+++ EXCERPTED DATA +++

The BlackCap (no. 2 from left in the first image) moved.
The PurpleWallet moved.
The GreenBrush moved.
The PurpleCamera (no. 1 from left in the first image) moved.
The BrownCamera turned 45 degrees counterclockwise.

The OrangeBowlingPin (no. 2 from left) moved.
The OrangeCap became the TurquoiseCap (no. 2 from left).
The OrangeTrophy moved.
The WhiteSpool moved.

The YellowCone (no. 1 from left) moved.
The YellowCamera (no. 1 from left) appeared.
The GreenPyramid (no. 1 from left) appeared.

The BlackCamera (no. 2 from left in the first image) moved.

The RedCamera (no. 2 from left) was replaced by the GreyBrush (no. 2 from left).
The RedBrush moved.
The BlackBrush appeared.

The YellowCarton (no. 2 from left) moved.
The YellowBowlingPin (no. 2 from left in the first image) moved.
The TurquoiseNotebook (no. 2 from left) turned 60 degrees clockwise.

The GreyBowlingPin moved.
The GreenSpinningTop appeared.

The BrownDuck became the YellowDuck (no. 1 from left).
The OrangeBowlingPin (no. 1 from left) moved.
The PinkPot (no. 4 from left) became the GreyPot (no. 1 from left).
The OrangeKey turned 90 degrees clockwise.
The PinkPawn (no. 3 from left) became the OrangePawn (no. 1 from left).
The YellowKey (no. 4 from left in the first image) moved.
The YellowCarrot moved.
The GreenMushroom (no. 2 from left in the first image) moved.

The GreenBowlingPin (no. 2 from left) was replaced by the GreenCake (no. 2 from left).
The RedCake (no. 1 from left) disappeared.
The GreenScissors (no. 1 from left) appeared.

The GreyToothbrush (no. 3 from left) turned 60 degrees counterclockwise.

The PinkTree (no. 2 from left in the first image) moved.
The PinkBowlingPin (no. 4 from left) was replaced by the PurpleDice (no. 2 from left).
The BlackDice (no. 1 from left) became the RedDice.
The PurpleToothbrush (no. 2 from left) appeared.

+++

§ **WORK INSTRUCTION**
Return every record above exactly as it appears.

§ **EXPECTED OUTPUT**
The BlackCap (no. 2 from left in the first image) moved.
The PurpleWallet moved.
The GreenBrush moved.
The PurpleCamera (no. 1 from left in the first image) moved.
The BrownCamera turned 45 degrees counterclockwise.

The OrangeBowlingPin (no. 2 from left) moved.
The OrangeCap became the TurquoiseCap (no. 2 from left).
The OrangeTrophy moved.
The WhiteSpool moved.

The YellowCone (no. 1 from left) moved.
The YellowCamera (no. 1 from left) appeared.
The GreenPyramid (no. 1 from left) appeared.

The BlackCamera (no. 2 from left in the first image) moved.

The RedCamera (no. 2 from left) was replaced by the GreyBrush (no. 2 from left).
The RedBrush moved.
The BlackBrush appeared.

The YellowCarton (no. 2 from left) moved.
The YellowBowlingPin (no. 2 from left in the first image) moved.
The TurquoiseNotebook (no. 2 from left) turned 60 degrees clockwise.

The GreyBowlingPin moved.
The GreenSpinningTop appeared.

The BrownDuck became the YellowDuck (no. 1 from left).
The OrangeBowlingPin (no. 1 from left) moved.
The PinkPot (no. 4 from left) became the GreyPot (no. 1 from left).
The OrangeKey turned 90 degrees clockwise.
The PinkPawn (no. 3 from left) became the OrangePawn (no. 1 from left).
The YellowKey (no. 4 from left in the first image) moved.
The YellowCarrot moved.
The GreenMushroom (no. 2 from left in the first image) moved.

The GreenBowlingPin (no. 2 from left) was replaced by the GreenCake (no. 2 from left).
The RedCake (no. 1 from left) disappeared.
The GreenScissors (no. 1 from left) appeared.

The GreyToothbrush (no. 3 from left) turned 60 degrees counterclockwise.

The PinkTree (no. 2 from left in the first image) moved.
The PinkBowlingPin (no. 4 from left) was replaced by the PurpleDice (no. 2 from left).
The BlackDice (no. 1 from left) became the RedDice.
The PurpleToothbrush (no. 2 from left) appeared.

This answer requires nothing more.